■ What this task involves
Copy out every line of the data that has the word "blue" somewhere in it.

::::::::::

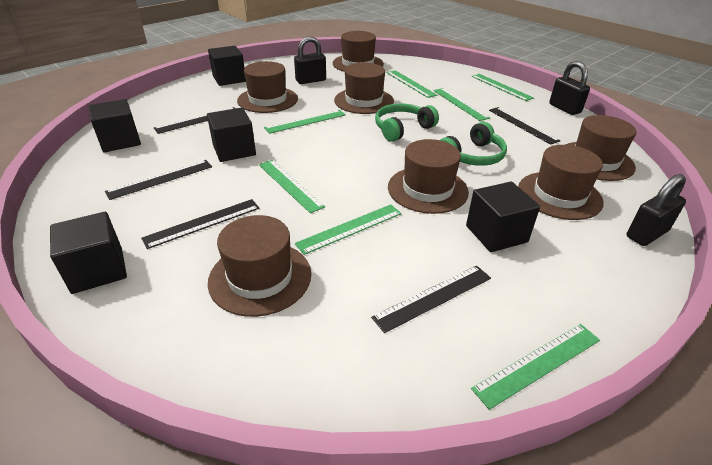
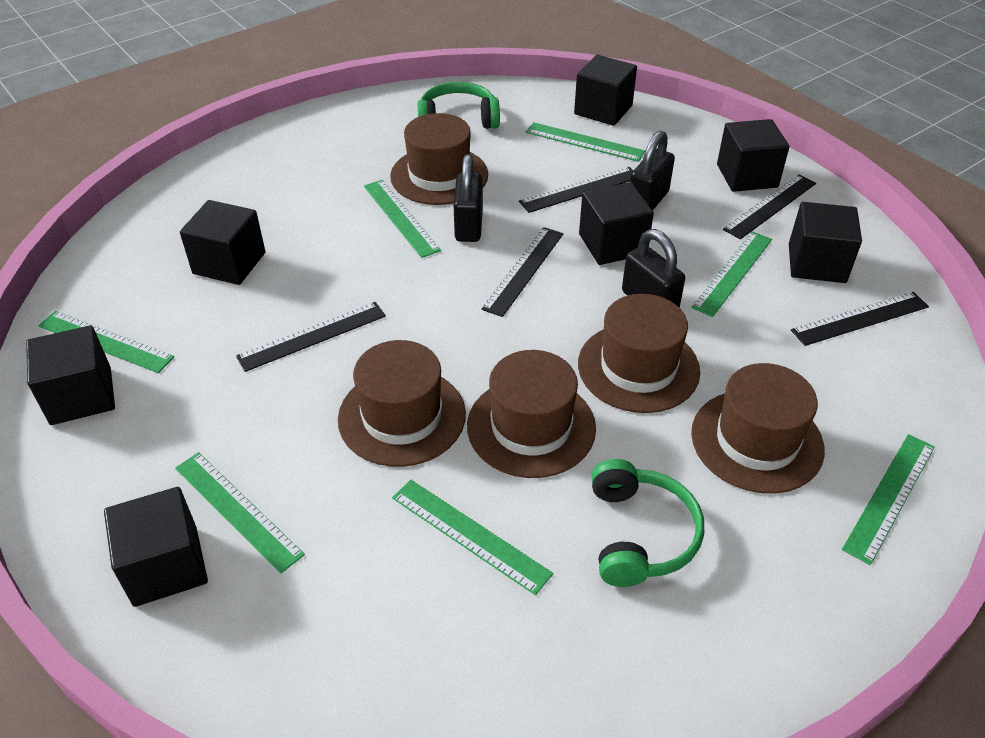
black cube: 5 -> 7
brown hat: 7 -> 5

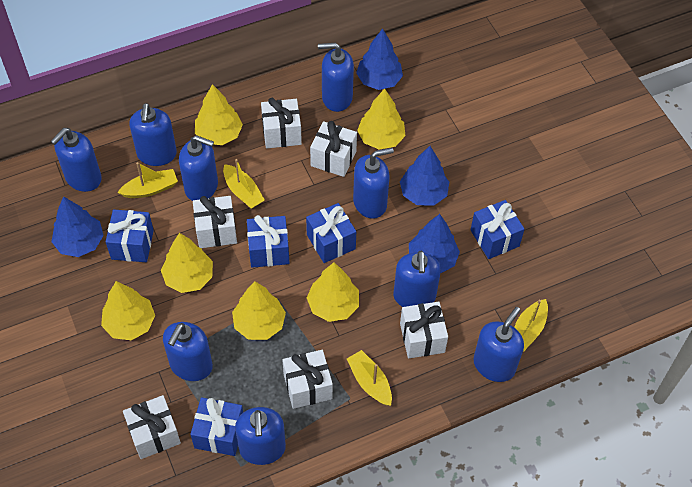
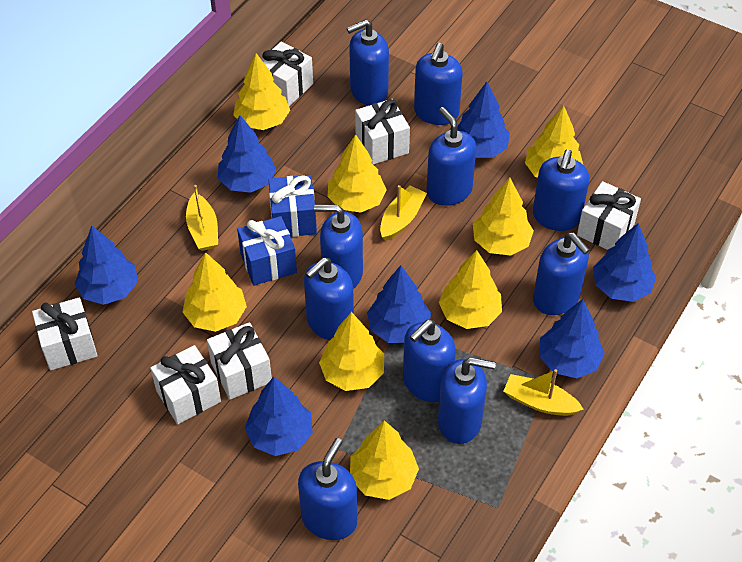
blue gift: 5 -> 2
blue soap dispenser: 9 -> 10
blue tree: 4 -> 7
yellow boat: 4 -> 3
yellow tree: 6 -> 8

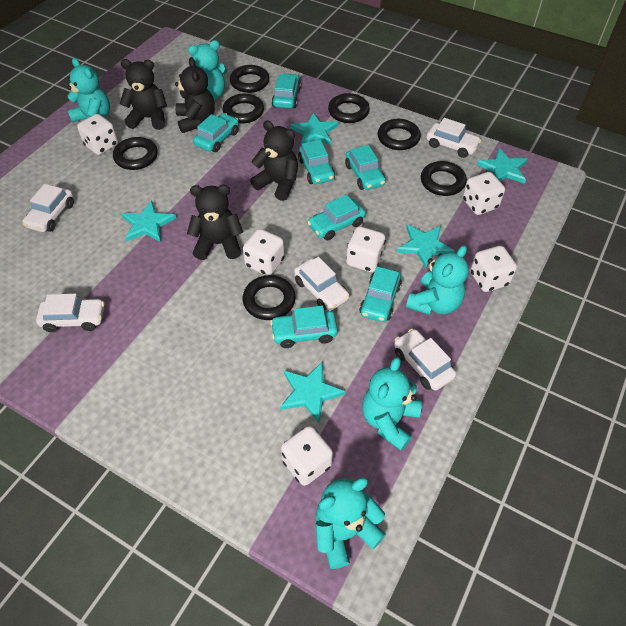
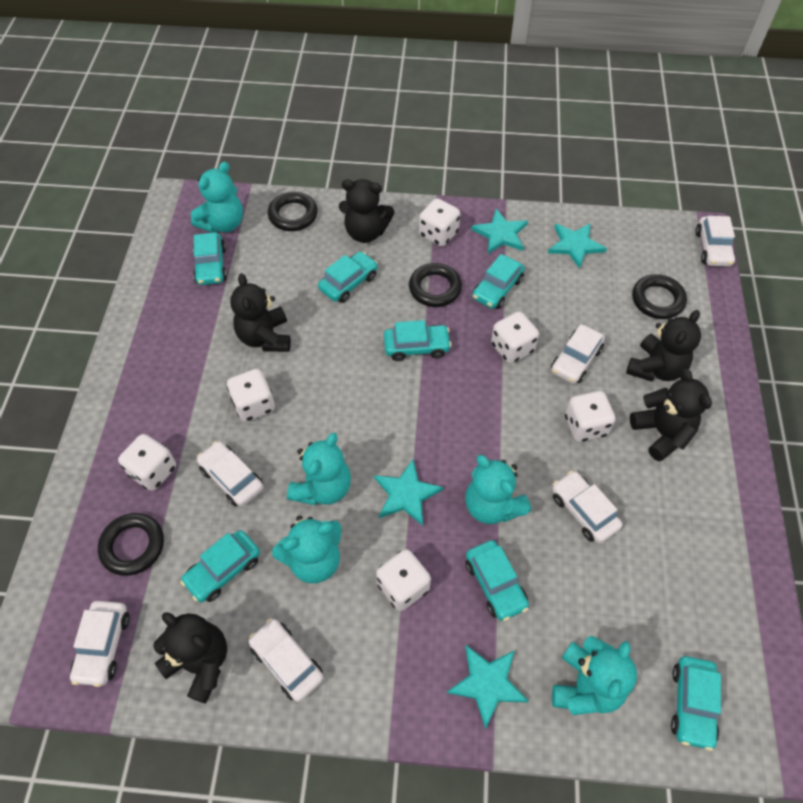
black ring: 7 -> 4
black teddy bear: 4 -> 5
turquoise star: 5 -> 4
white car: 5 -> 6

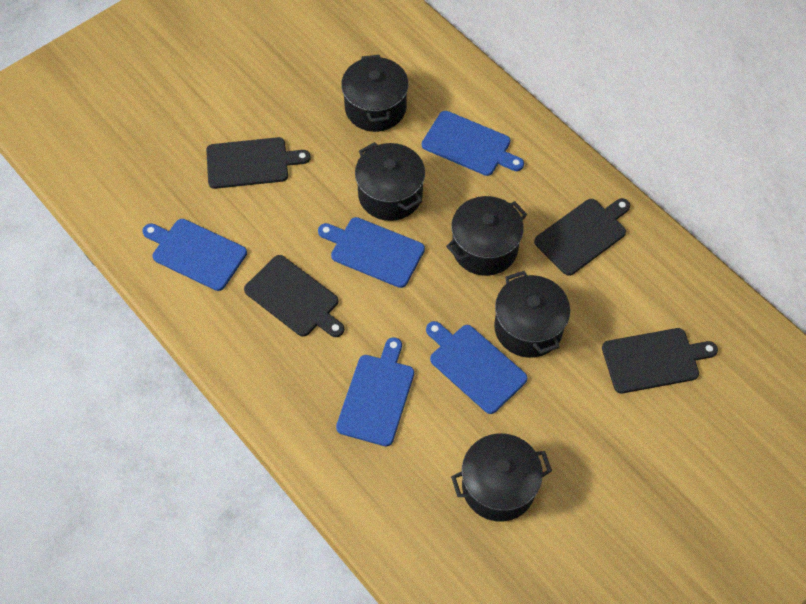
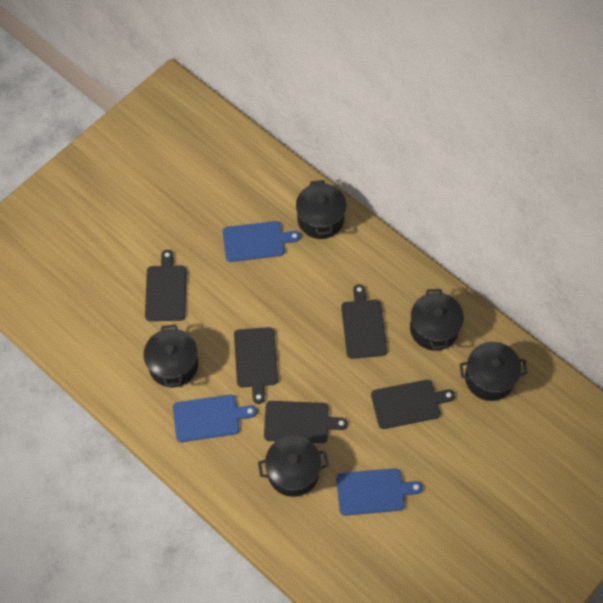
black cutting board: 4 -> 5
blue cutting board: 5 -> 3

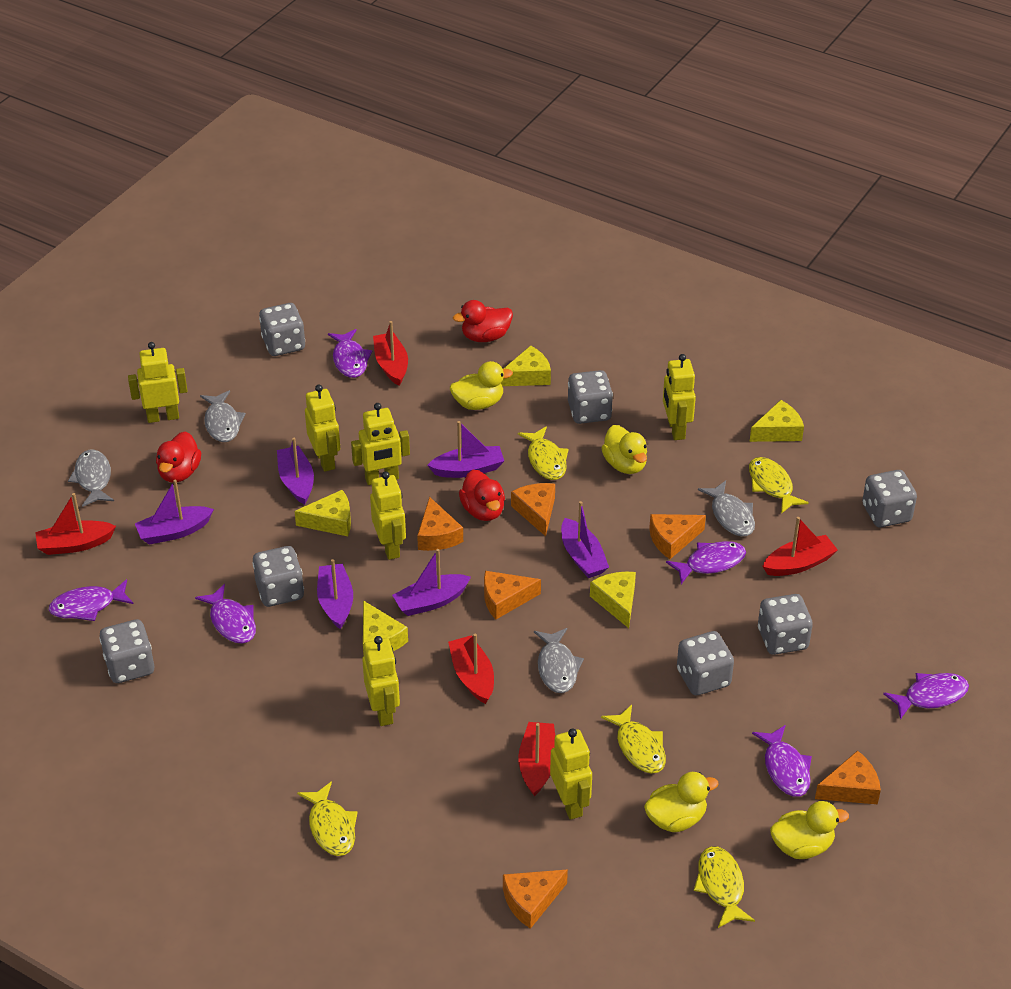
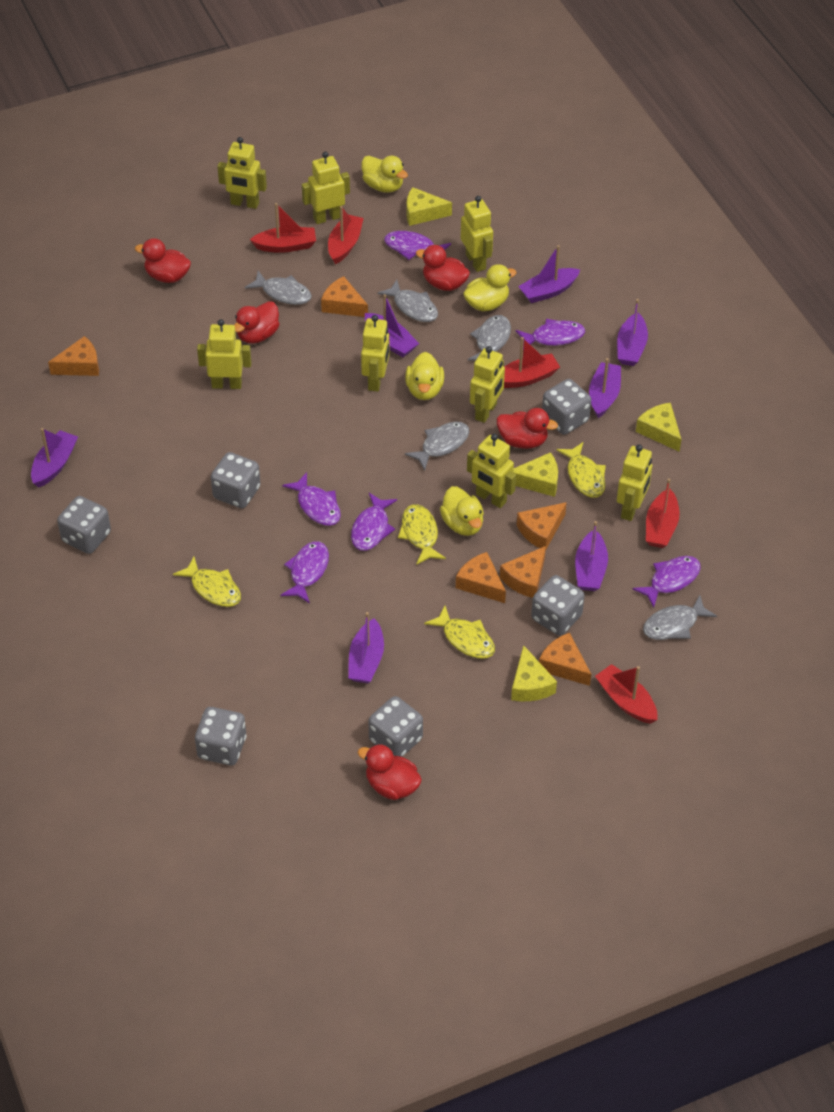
grey dice: 7 -> 6
grey fish: 4 -> 5
purple boat: 6 -> 7
red duck: 3 -> 5
yellow cheese: 5 -> 4
yellow fish: 5 -> 4
yellow robot: 7 -> 8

::::::::::

■ Answer area
blue gift: 5 -> 2
blue soap dispenser: 9 -> 10
blue tree: 4 -> 7
blue cutting board: 5 -> 3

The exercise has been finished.